Input data –
BEGIN

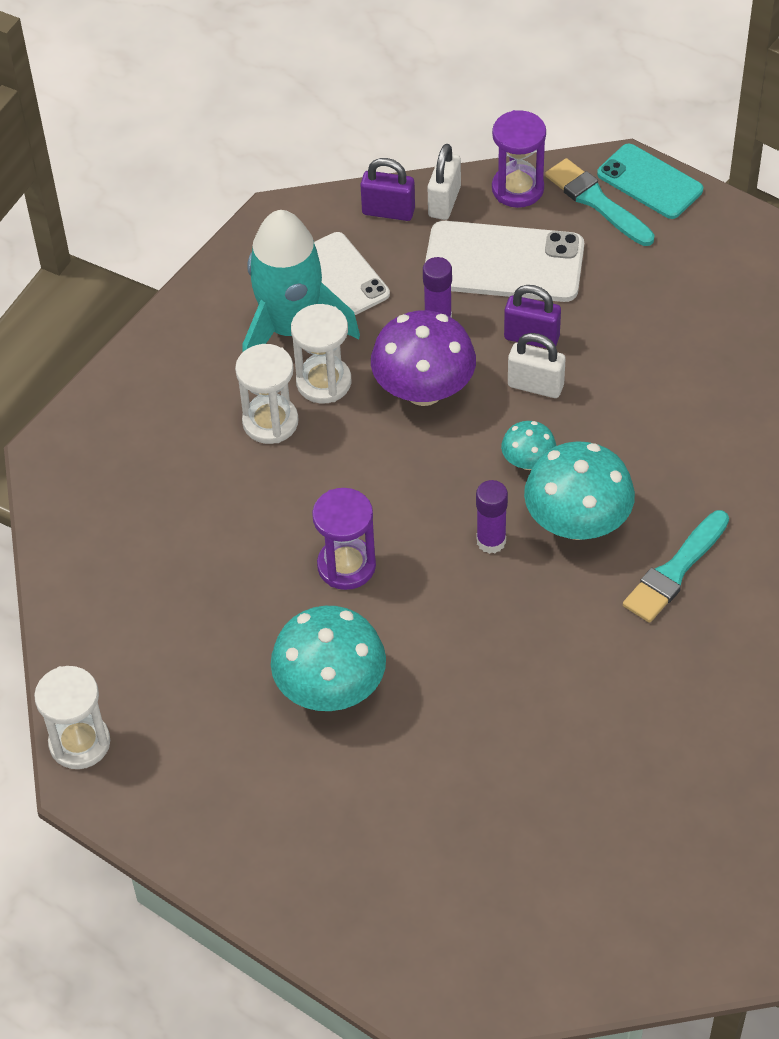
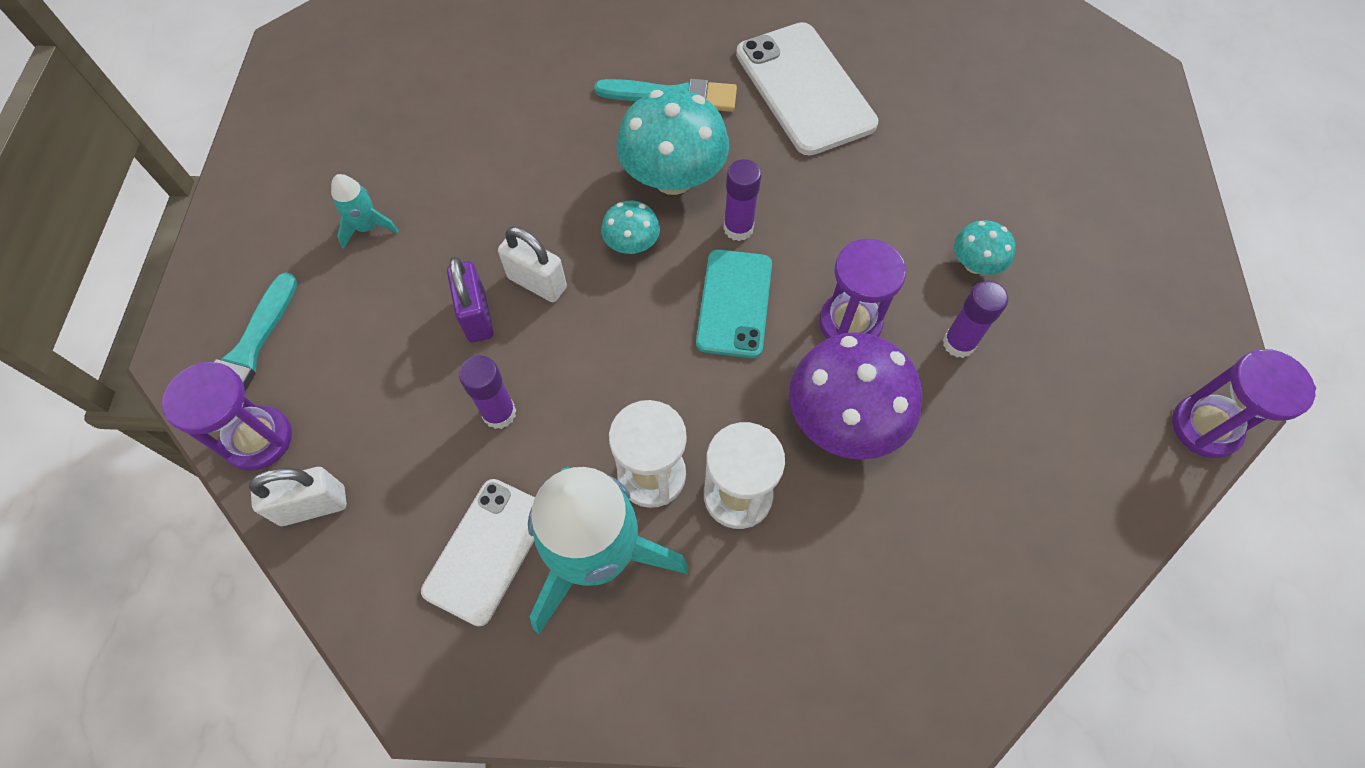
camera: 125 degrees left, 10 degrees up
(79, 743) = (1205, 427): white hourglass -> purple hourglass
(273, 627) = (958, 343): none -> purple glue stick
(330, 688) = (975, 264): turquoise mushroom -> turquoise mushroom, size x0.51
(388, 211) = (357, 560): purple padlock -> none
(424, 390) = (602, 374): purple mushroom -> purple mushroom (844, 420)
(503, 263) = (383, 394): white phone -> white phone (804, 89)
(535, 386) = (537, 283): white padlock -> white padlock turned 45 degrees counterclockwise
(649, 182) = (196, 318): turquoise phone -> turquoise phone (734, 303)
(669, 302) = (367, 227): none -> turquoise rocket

END
BEGIN

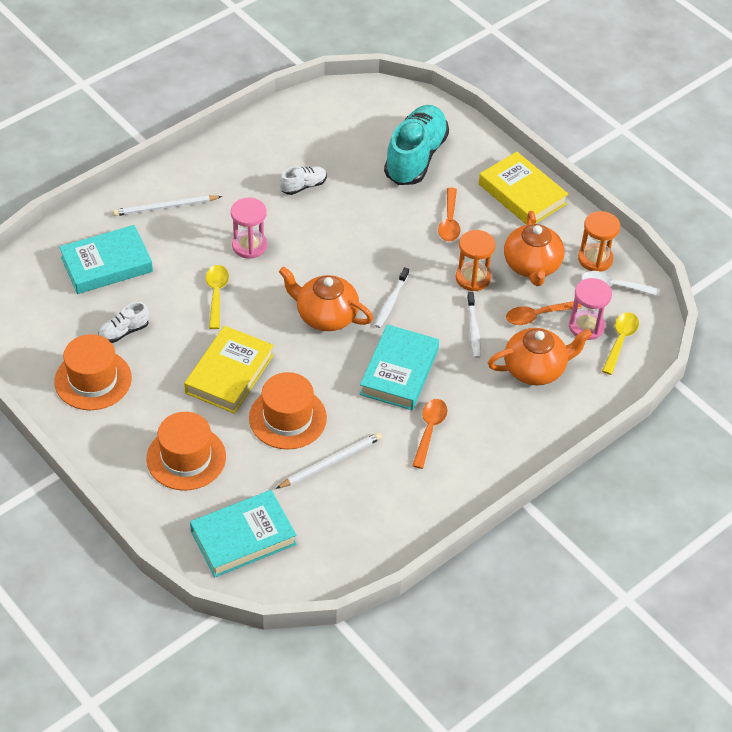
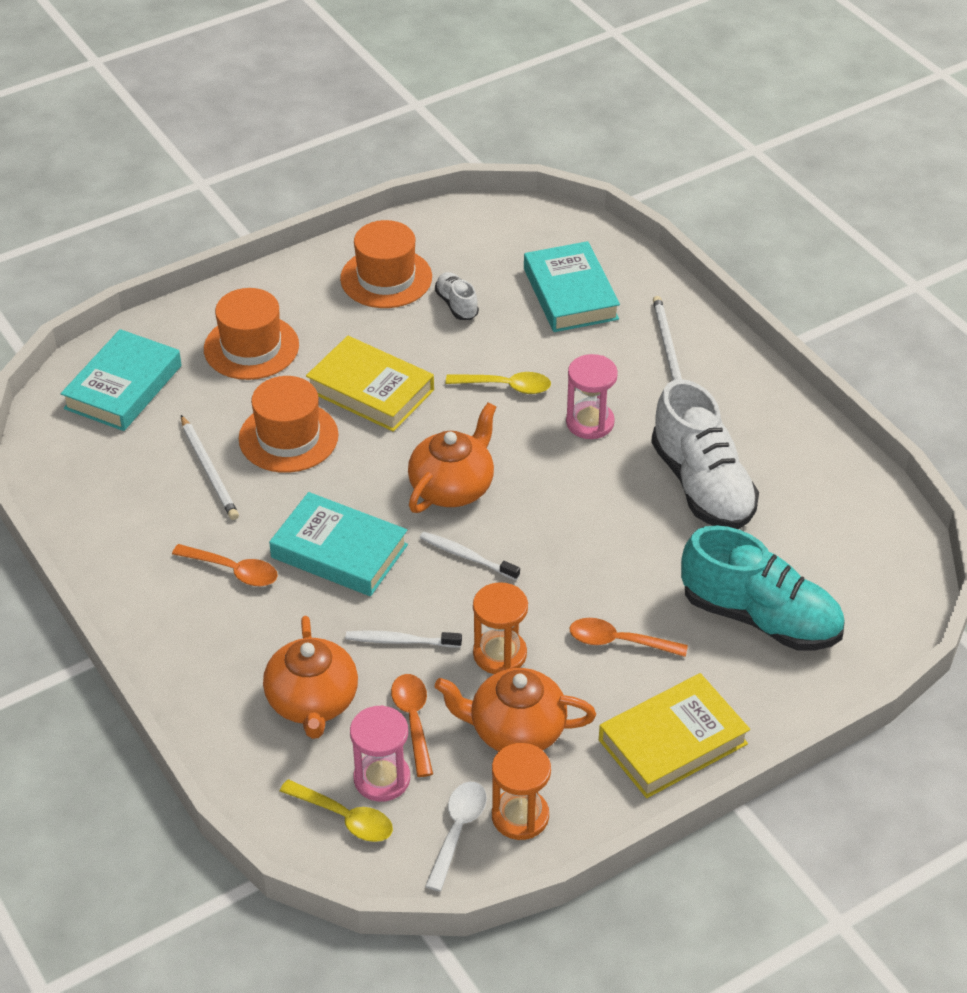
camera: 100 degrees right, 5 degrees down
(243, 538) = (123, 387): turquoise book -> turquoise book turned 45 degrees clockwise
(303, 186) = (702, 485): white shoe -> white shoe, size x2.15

END
BEGIN

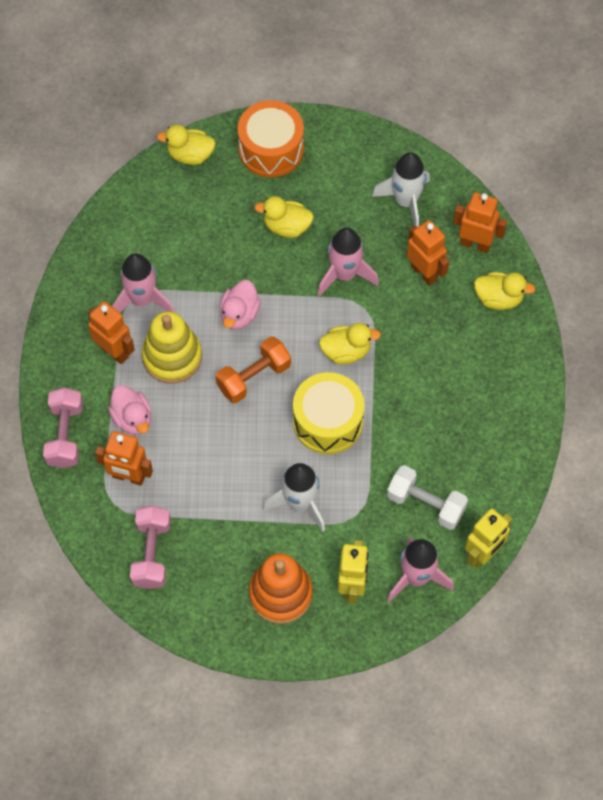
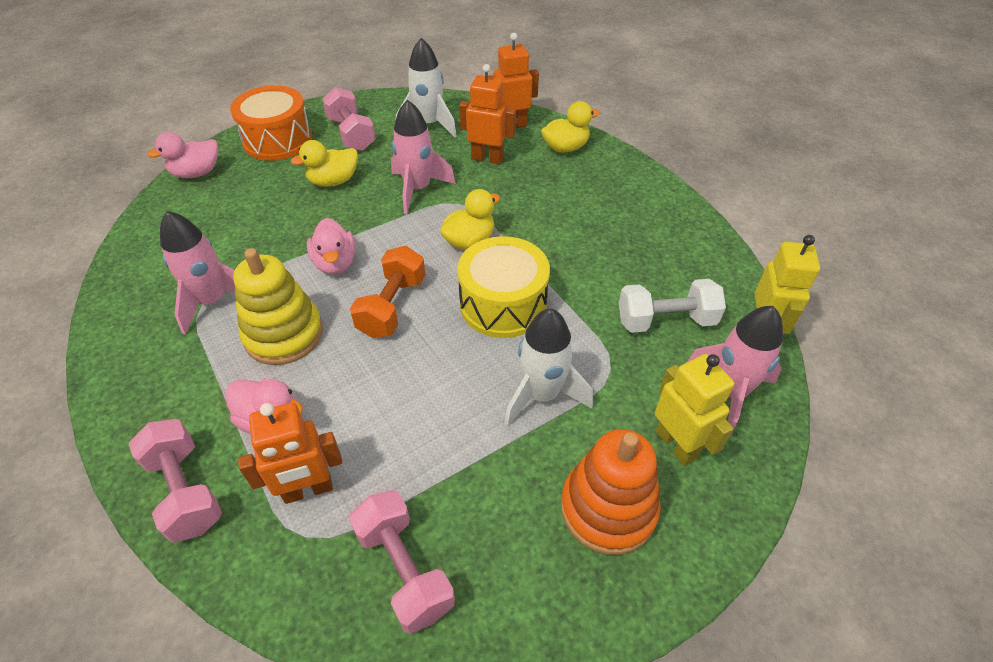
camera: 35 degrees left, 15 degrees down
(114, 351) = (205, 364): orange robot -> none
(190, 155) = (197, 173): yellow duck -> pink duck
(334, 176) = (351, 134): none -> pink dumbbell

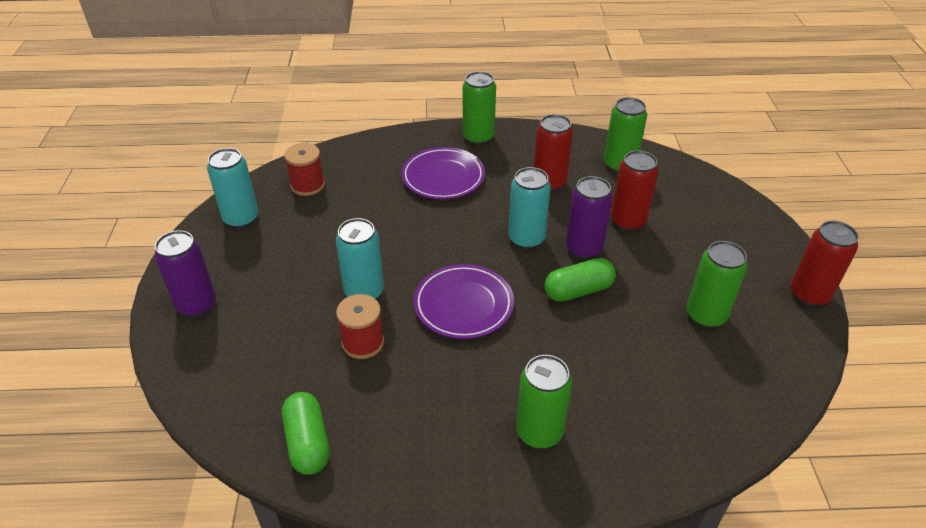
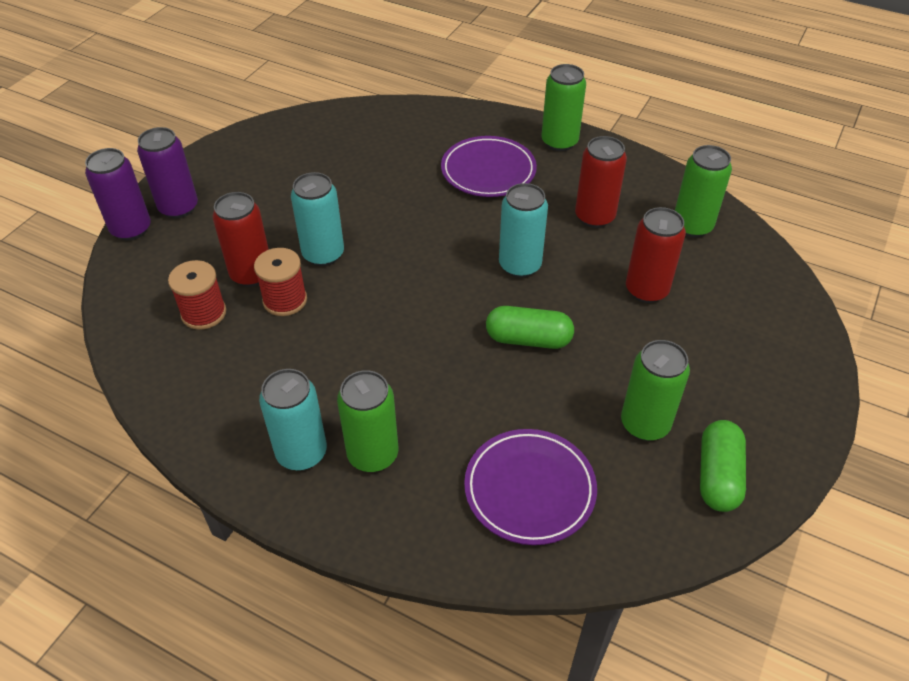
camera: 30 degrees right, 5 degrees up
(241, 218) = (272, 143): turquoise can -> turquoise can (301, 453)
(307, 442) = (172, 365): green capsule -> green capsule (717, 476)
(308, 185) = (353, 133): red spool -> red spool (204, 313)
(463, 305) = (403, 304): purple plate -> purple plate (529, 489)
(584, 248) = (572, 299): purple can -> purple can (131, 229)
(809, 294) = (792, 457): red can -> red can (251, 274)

END

Exercise instructions – What you return must be the lines above that run from the line with "(273, 627) = (958, 343): none" to the line with "(669, 302) = (367, 227): none", inclusive, each copied exactly.

Your response –
(273, 627) = (958, 343): none -> purple glue stick
(330, 688) = (975, 264): turquoise mushroom -> turquoise mushroom, size x0.51
(388, 211) = (357, 560): purple padlock -> none
(424, 390) = (602, 374): purple mushroom -> purple mushroom (844, 420)
(503, 263) = (383, 394): white phone -> white phone (804, 89)
(535, 386) = (537, 283): white padlock -> white padlock turned 45 degrees counterclockwise
(649, 182) = (196, 318): turquoise phone -> turquoise phone (734, 303)
(669, 302) = (367, 227): none -> turquoise rocket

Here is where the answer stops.